Action item ::
Give the data back exactly. Leave out any images.

Provided data ::
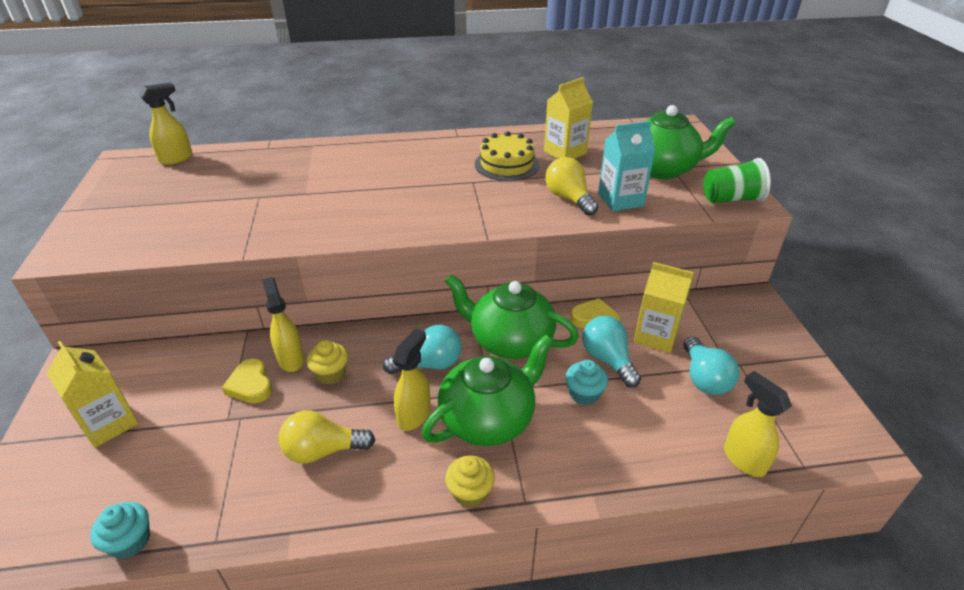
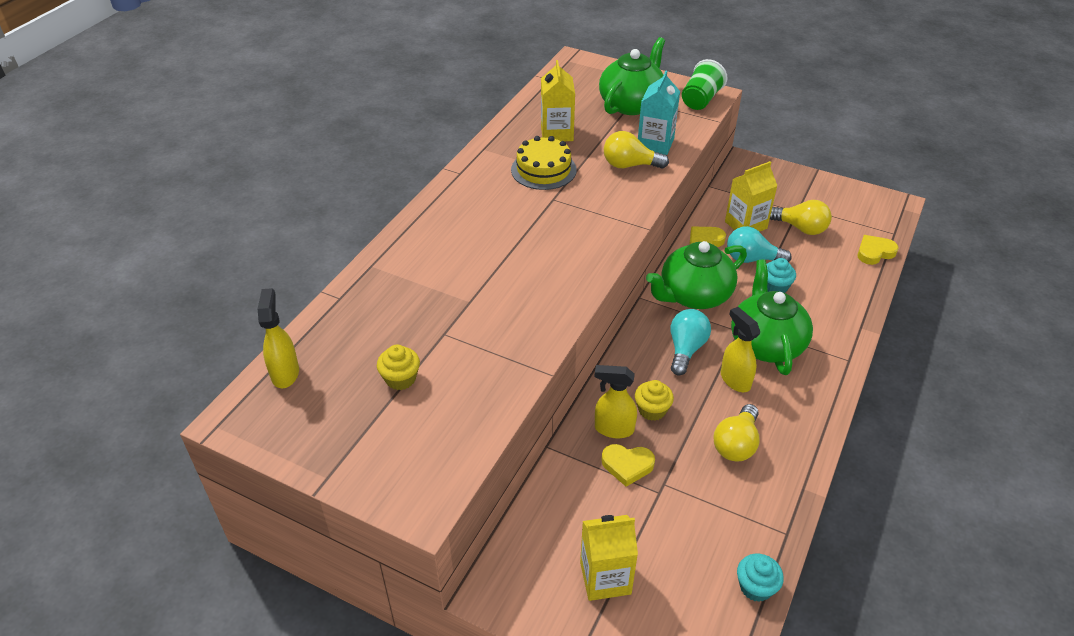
camera: 55 degrees left, 5 degrees up
yellow cupcake [445,455,495,508] -> yellow cupcake moved to [377,345,420,390]
turquoise light bulb [684,336,739,395] -> yellow light bulb [770,200,832,235]
yellow spray bottle [724,371,792,477] -> yellow heart [857,235,899,265]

Exercise output ::
camera: 55 degrees left, 5 degrees up
yellow cupcake [445,455,495,508] -> yellow cupcake moved to [377,345,420,390]
turquoise light bulb [684,336,739,395] -> yellow light bulb [770,200,832,235]
yellow spray bottle [724,371,792,477] -> yellow heart [857,235,899,265]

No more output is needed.